Segment Start: Input

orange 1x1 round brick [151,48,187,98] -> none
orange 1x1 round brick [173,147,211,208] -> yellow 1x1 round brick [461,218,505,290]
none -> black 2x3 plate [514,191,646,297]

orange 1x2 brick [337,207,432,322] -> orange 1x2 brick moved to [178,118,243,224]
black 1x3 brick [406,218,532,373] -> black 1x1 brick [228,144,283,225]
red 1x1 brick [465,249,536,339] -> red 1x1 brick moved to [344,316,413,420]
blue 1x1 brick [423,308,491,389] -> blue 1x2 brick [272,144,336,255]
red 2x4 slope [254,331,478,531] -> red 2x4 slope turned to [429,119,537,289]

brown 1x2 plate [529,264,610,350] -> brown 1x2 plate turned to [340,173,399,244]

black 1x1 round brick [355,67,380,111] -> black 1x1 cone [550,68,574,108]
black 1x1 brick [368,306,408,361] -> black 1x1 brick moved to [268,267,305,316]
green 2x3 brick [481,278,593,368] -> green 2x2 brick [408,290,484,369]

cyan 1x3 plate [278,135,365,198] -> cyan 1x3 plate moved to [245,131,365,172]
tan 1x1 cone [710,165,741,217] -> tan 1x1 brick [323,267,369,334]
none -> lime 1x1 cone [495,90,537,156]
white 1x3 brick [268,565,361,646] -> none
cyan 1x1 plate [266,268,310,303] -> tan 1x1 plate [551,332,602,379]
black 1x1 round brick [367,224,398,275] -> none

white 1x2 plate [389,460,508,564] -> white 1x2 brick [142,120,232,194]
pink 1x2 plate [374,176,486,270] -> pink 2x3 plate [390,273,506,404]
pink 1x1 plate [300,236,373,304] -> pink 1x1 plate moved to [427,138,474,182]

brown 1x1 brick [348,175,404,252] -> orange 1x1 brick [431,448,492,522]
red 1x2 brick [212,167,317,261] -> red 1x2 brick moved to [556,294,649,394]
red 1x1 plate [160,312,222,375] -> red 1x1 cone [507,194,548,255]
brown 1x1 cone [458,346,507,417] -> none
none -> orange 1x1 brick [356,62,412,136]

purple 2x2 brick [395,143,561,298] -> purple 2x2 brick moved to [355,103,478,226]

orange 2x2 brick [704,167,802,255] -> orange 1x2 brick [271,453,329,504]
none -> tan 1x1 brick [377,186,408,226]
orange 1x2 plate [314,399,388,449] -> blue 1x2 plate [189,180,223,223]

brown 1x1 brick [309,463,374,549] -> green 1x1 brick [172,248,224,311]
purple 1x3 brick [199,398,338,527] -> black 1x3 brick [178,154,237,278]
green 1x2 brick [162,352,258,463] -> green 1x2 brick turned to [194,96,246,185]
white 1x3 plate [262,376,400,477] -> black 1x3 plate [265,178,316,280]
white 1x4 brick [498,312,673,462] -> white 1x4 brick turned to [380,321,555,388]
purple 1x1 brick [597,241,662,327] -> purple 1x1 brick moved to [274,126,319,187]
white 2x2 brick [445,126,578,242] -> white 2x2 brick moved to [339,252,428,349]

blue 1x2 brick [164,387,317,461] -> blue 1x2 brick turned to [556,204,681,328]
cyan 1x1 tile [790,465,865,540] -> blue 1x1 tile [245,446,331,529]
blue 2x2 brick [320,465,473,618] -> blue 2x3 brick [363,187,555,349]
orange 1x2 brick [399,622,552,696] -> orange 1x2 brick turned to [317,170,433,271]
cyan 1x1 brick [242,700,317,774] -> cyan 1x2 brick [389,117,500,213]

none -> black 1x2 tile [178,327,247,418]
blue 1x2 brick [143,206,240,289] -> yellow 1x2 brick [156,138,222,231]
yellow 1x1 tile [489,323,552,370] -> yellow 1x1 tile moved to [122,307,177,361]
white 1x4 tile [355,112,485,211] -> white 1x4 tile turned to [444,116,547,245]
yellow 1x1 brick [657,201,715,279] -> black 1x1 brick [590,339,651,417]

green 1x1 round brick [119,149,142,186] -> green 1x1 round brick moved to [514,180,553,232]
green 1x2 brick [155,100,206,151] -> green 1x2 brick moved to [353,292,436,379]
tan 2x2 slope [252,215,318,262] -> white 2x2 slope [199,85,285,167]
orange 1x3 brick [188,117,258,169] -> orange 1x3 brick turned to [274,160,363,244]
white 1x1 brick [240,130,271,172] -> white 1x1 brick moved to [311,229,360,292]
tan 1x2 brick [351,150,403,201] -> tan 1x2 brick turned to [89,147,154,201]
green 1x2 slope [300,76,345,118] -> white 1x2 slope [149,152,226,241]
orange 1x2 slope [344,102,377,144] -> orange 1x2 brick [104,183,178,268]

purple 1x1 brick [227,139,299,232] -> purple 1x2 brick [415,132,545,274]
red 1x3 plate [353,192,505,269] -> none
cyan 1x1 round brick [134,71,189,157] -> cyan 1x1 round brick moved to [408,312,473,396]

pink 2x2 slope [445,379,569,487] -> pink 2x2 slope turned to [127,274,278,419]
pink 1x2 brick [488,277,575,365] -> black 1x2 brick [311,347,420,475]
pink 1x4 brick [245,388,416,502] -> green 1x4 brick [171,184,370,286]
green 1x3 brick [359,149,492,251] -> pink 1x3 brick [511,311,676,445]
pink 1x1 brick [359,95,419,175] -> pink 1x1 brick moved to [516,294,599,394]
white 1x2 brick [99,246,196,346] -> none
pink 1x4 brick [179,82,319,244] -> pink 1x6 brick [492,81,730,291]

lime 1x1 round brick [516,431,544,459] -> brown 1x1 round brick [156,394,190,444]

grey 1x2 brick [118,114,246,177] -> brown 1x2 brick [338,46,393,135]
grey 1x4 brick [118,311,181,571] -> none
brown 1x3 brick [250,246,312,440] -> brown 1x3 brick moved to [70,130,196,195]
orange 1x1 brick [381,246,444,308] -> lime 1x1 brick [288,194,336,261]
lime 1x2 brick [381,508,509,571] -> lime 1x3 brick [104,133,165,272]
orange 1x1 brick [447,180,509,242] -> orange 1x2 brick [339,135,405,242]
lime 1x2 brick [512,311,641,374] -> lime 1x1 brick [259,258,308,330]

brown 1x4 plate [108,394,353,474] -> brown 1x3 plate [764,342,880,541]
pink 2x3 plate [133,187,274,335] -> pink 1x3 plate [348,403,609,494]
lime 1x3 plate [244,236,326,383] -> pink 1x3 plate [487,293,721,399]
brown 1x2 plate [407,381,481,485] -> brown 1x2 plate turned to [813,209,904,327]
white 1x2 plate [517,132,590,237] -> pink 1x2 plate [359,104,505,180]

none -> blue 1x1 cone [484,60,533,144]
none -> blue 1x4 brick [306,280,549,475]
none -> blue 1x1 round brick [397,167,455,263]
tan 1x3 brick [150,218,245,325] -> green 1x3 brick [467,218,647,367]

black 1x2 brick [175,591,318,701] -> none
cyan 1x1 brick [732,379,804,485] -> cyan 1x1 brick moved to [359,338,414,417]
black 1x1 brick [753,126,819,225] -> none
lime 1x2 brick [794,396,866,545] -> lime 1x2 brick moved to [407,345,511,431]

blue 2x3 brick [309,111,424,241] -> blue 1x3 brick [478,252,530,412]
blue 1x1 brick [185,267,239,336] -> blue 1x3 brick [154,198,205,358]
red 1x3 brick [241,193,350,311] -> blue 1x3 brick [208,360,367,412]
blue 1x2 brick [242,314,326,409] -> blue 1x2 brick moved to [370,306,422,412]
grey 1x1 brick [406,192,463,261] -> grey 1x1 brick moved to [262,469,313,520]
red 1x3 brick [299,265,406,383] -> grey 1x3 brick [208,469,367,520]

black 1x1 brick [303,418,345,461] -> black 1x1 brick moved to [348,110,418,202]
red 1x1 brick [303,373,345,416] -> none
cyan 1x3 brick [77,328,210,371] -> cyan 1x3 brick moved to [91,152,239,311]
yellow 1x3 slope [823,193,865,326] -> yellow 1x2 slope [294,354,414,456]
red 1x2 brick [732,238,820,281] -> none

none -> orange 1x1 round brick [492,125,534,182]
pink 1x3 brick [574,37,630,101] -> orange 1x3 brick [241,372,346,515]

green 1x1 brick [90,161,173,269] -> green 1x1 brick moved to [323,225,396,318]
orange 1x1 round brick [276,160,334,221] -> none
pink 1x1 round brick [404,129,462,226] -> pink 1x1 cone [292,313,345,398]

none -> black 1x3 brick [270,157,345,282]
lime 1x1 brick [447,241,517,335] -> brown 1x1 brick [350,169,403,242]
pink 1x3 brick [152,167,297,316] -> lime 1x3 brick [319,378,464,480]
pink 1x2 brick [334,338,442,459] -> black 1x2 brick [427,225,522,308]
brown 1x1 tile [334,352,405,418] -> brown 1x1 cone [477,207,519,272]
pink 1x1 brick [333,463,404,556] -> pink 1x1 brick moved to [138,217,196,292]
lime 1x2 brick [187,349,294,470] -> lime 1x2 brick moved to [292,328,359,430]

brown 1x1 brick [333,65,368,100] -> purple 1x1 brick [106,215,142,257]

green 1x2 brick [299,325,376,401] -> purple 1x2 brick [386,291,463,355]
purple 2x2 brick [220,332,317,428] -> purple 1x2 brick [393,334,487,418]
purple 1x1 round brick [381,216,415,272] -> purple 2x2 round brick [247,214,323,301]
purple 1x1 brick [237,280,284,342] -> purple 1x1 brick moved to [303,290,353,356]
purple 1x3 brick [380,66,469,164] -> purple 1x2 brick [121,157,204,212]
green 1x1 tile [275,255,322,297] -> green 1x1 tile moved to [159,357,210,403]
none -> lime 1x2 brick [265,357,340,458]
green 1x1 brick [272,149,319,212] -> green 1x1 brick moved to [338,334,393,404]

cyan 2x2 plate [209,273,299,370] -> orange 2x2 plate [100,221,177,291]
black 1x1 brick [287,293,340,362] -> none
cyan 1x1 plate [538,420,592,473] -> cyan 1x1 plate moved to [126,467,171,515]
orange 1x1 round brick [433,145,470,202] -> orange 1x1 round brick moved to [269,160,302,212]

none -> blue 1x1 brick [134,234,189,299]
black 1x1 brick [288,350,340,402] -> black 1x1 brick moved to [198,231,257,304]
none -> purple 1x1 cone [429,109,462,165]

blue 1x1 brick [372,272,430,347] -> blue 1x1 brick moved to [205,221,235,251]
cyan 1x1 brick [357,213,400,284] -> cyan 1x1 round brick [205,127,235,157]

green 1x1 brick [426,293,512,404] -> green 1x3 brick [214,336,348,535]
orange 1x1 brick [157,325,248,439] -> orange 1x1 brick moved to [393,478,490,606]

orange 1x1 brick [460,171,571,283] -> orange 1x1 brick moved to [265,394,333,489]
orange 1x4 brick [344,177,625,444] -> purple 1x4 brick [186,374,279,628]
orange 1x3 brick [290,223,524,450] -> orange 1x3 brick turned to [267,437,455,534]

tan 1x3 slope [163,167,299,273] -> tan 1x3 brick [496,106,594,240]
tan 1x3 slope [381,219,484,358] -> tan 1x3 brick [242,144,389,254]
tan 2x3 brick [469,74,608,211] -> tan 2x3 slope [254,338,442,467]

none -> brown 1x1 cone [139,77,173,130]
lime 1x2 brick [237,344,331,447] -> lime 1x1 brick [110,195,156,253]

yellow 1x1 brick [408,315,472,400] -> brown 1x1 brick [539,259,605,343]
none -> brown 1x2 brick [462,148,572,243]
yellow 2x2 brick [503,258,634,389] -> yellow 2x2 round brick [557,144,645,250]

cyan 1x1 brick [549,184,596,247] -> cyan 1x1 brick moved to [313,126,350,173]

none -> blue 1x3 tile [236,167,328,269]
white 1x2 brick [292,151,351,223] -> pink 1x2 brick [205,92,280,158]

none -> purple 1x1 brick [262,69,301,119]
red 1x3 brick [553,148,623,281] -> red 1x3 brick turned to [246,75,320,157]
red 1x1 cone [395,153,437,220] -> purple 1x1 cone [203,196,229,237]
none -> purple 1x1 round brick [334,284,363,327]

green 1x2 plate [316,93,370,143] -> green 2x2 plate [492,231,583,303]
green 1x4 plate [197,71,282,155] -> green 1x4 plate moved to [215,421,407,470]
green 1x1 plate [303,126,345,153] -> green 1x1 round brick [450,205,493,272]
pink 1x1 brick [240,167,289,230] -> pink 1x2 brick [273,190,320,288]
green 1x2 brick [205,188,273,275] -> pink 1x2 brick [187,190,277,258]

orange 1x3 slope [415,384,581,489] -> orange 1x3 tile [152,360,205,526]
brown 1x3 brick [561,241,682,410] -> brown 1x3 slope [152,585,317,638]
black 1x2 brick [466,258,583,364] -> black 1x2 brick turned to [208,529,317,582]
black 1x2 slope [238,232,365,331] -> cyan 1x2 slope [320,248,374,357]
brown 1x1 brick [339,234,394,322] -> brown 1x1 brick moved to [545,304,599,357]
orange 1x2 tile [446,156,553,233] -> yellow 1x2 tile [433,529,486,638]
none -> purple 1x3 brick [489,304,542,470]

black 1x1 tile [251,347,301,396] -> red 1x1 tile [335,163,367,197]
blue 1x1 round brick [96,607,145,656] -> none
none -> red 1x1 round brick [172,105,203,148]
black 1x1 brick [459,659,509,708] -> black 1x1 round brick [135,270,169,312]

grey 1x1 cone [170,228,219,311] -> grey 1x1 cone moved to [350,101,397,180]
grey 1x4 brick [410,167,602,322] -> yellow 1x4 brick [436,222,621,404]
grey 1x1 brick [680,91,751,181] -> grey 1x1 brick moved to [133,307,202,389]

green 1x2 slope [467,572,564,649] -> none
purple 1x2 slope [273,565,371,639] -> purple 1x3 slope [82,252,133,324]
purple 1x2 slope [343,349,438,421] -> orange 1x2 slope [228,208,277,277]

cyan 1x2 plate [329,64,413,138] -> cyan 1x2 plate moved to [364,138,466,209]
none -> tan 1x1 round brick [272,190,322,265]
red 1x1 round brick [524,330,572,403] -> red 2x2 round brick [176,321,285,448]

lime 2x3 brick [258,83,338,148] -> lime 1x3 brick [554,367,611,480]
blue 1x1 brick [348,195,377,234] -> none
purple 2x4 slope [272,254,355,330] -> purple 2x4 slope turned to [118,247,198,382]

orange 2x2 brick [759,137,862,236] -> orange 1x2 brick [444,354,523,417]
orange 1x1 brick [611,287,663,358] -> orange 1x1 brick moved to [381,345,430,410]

Segment End: Input

Exercise =>
Among the records above, repeat exactly the line with "green 1x2 brick [299,325,376,401]", the line with "cyan 1x1 brick [549,184,596,247]", and every line in between, and only those.

Task answer =>
green 1x2 brick [299,325,376,401] -> purple 1x2 brick [386,291,463,355]
purple 2x2 brick [220,332,317,428] -> purple 1x2 brick [393,334,487,418]
purple 1x1 round brick [381,216,415,272] -> purple 2x2 round brick [247,214,323,301]
purple 1x1 brick [237,280,284,342] -> purple 1x1 brick moved to [303,290,353,356]
purple 1x3 brick [380,66,469,164] -> purple 1x2 brick [121,157,204,212]
green 1x1 tile [275,255,322,297] -> green 1x1 tile moved to [159,357,210,403]
none -> lime 1x2 brick [265,357,340,458]
green 1x1 brick [272,149,319,212] -> green 1x1 brick moved to [338,334,393,404]

cyan 2x2 plate [209,273,299,370] -> orange 2x2 plate [100,221,177,291]
black 1x1 brick [287,293,340,362] -> none
cyan 1x1 plate [538,420,592,473] -> cyan 1x1 plate moved to [126,467,171,515]
orange 1x1 round brick [433,145,470,202] -> orange 1x1 round brick moved to [269,160,302,212]

none -> blue 1x1 brick [134,234,189,299]
black 1x1 brick [288,350,340,402] -> black 1x1 brick moved to [198,231,257,304]
none -> purple 1x1 cone [429,109,462,165]

blue 1x1 brick [372,272,430,347] -> blue 1x1 brick moved to [205,221,235,251]
cyan 1x1 brick [357,213,400,284] -> cyan 1x1 round brick [205,127,235,157]

green 1x1 brick [426,293,512,404] -> green 1x3 brick [214,336,348,535]
orange 1x1 brick [157,325,248,439] -> orange 1x1 brick moved to [393,478,490,606]

orange 1x1 brick [460,171,571,283] -> orange 1x1 brick moved to [265,394,333,489]
orange 1x4 brick [344,177,625,444] -> purple 1x4 brick [186,374,279,628]
orange 1x3 brick [290,223,524,450] -> orange 1x3 brick turned to [267,437,455,534]

tan 1x3 slope [163,167,299,273] -> tan 1x3 brick [496,106,594,240]
tan 1x3 slope [381,219,484,358] -> tan 1x3 brick [242,144,389,254]
tan 2x3 brick [469,74,608,211] -> tan 2x3 slope [254,338,442,467]

none -> brown 1x1 cone [139,77,173,130]
lime 1x2 brick [237,344,331,447] -> lime 1x1 brick [110,195,156,253]

yellow 1x1 brick [408,315,472,400] -> brown 1x1 brick [539,259,605,343]
none -> brown 1x2 brick [462,148,572,243]
yellow 2x2 brick [503,258,634,389] -> yellow 2x2 round brick [557,144,645,250]

cyan 1x1 brick [549,184,596,247] -> cyan 1x1 brick moved to [313,126,350,173]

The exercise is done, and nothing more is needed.